Extracted data ▸
[Start of Attachment]

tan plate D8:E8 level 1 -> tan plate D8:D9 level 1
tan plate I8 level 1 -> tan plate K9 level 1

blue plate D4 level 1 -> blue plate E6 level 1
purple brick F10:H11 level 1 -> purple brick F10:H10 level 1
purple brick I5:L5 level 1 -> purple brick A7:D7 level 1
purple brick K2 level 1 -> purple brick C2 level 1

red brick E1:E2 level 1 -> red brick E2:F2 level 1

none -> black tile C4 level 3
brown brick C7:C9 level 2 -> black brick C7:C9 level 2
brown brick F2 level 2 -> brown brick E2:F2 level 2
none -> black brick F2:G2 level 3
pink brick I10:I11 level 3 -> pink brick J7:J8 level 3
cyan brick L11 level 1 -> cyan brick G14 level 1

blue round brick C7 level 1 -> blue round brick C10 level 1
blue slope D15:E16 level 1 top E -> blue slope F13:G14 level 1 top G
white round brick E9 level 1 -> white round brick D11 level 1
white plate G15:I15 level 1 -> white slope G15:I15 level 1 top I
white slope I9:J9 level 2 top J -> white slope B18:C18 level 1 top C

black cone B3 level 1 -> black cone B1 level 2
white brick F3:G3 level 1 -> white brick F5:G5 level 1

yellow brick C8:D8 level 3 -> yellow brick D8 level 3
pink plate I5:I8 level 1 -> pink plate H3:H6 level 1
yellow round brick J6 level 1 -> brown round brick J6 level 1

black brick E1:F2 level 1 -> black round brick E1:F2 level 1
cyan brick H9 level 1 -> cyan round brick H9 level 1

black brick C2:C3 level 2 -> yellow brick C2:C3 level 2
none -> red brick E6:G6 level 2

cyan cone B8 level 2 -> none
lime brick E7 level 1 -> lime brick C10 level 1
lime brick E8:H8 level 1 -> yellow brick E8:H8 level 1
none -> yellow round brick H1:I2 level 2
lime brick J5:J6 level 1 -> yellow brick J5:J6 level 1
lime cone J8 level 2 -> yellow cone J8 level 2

[End of Attachment]

Task prompt ▸
Return the whole listing, keeping each word as it stands.

Solution for this exercise ▸
tan plate D8:E8 level 1 -> tan plate D8:D9 level 1
tan plate I8 level 1 -> tan plate K9 level 1

blue plate D4 level 1 -> blue plate E6 level 1
purple brick F10:H11 level 1 -> purple brick F10:H10 level 1
purple brick I5:L5 level 1 -> purple brick A7:D7 level 1
purple brick K2 level 1 -> purple brick C2 level 1

red brick E1:E2 level 1 -> red brick E2:F2 level 1

none -> black tile C4 level 3
brown brick C7:C9 level 2 -> black brick C7:C9 level 2
brown brick F2 level 2 -> brown brick E2:F2 level 2
none -> black brick F2:G2 level 3
pink brick I10:I11 level 3 -> pink brick J7:J8 level 3
cyan brick L11 level 1 -> cyan brick G14 level 1

blue round brick C7 level 1 -> blue round brick C10 level 1
blue slope D15:E16 level 1 top E -> blue slope F13:G14 level 1 top G
white round brick E9 level 1 -> white round brick D11 level 1
white plate G15:I15 level 1 -> white slope G15:I15 level 1 top I
white slope I9:J9 level 2 top J -> white slope B18:C18 level 1 top C

black cone B3 level 1 -> black cone B1 level 2
white brick F3:G3 level 1 -> white brick F5:G5 level 1

yellow brick C8:D8 level 3 -> yellow brick D8 level 3
pink plate I5:I8 level 1 -> pink plate H3:H6 level 1
yellow round brick J6 level 1 -> brown round brick J6 level 1

black brick E1:F2 level 1 -> black round brick E1:F2 level 1
cyan brick H9 level 1 -> cyan round brick H9 level 1

black brick C2:C3 level 2 -> yellow brick C2:C3 level 2
none -> red brick E6:G6 level 2

cyan cone B8 level 2 -> none
lime brick E7 level 1 -> lime brick C10 level 1
lime brick E8:H8 level 1 -> yellow brick E8:H8 level 1
none -> yellow round brick H1:I2 level 2
lime brick J5:J6 level 1 -> yellow brick J5:J6 level 1
lime cone J8 level 2 -> yellow cone J8 level 2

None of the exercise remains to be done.